▸ **INFORMATION**
_ _ _ _ _ _ _

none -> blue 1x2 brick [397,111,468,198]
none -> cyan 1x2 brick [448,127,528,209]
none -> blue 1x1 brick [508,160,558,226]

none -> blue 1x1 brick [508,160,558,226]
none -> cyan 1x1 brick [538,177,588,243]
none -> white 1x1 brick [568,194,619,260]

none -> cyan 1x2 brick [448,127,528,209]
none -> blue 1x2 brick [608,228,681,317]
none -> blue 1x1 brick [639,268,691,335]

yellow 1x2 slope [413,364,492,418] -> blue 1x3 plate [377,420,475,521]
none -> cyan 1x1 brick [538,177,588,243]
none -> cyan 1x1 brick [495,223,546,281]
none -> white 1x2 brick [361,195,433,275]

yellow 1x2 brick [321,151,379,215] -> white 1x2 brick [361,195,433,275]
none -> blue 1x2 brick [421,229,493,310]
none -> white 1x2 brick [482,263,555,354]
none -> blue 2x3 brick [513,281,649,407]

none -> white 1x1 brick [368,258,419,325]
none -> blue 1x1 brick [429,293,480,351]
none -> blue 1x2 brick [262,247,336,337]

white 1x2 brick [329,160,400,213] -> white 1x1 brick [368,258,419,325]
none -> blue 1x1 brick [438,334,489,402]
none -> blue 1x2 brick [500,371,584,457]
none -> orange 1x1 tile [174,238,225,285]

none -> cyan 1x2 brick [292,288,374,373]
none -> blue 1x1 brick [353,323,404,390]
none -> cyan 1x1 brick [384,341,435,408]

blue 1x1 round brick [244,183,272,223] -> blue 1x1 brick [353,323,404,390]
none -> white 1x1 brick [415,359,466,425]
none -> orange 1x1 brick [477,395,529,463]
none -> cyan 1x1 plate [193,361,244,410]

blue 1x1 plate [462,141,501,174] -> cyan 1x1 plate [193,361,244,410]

_ _ _ _ _ _ _

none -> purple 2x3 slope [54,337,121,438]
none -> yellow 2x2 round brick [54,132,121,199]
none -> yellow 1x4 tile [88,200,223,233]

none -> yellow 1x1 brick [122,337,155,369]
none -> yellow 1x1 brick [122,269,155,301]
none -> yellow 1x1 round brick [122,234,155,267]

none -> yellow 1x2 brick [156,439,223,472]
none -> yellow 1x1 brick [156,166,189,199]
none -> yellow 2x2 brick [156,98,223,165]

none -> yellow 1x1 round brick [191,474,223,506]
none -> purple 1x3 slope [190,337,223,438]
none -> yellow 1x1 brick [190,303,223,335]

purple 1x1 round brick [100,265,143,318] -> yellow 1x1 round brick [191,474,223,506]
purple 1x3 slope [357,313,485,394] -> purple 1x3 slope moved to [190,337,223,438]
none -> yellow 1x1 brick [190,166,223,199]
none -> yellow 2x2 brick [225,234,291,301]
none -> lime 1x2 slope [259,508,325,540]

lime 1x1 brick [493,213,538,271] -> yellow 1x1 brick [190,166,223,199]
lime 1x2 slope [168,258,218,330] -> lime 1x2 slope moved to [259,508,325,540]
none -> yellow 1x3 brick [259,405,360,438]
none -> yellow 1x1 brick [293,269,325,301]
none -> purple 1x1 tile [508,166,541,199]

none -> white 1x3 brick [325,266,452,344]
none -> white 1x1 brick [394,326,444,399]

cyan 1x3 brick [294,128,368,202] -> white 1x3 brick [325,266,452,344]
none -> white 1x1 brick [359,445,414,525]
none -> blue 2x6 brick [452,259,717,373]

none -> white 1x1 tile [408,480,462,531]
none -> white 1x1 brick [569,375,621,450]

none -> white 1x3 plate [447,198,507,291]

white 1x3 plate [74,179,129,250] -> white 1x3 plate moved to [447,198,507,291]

_ _ _ _ _ _ _

▸ **WORK TASK**
Look back at the data above. Transcribe exactly the lines starting at the line that contains "none -> blue 1x1 brick [639,268,691,335]" and ending at the line that contains "none -> blue 1x2 brick [421,229,493,310]".

▸ **REPLY**
none -> blue 1x1 brick [639,268,691,335]

yellow 1x2 slope [413,364,492,418] -> blue 1x3 plate [377,420,475,521]
none -> cyan 1x1 brick [538,177,588,243]
none -> cyan 1x1 brick [495,223,546,281]
none -> white 1x2 brick [361,195,433,275]

yellow 1x2 brick [321,151,379,215] -> white 1x2 brick [361,195,433,275]
none -> blue 1x2 brick [421,229,493,310]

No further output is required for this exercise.